(SUPPLIED MATERIAL Opens)

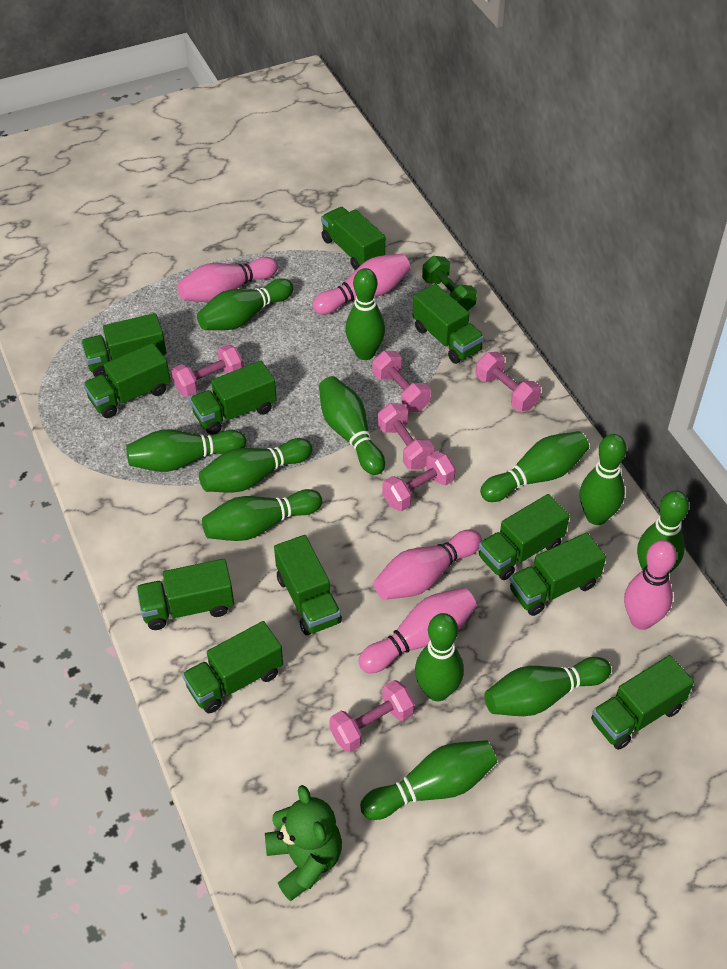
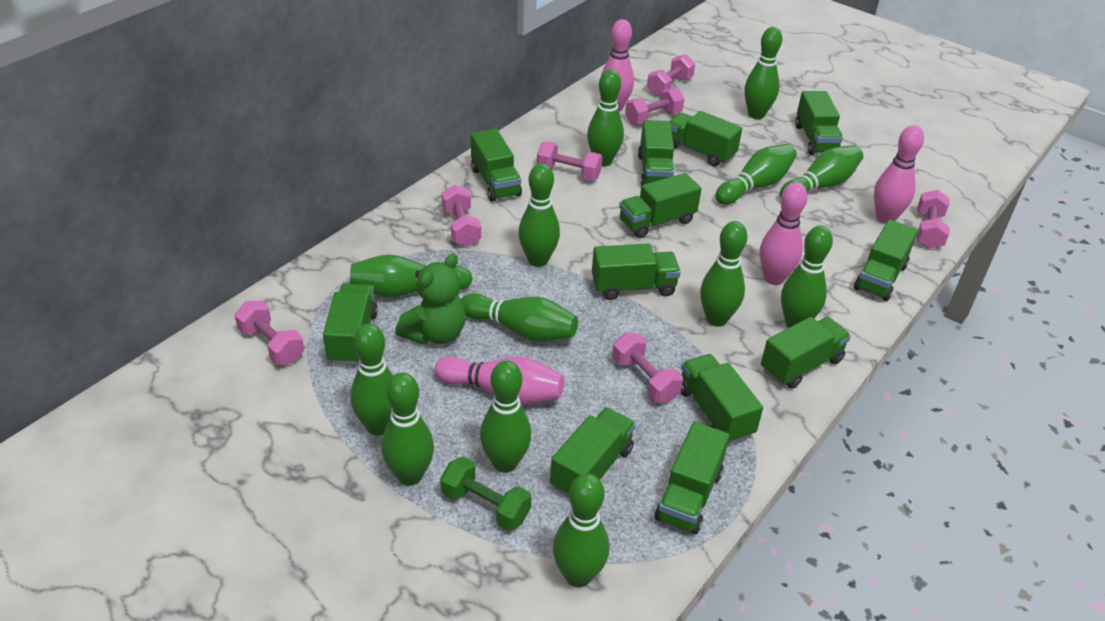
green bowling pin: 12 -> 13
green truck: 11 -> 12
pink bowling pin: 5 -> 4
pink dumbbell: 6 -> 7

(SUPPLIED MATERIAL Closes)

REQUIRED WORK:
Show all lines in the preceding material that have "pink" in them.

RESPONSE BOX:
pink bowling pin: 5 -> 4
pink dumbbell: 6 -> 7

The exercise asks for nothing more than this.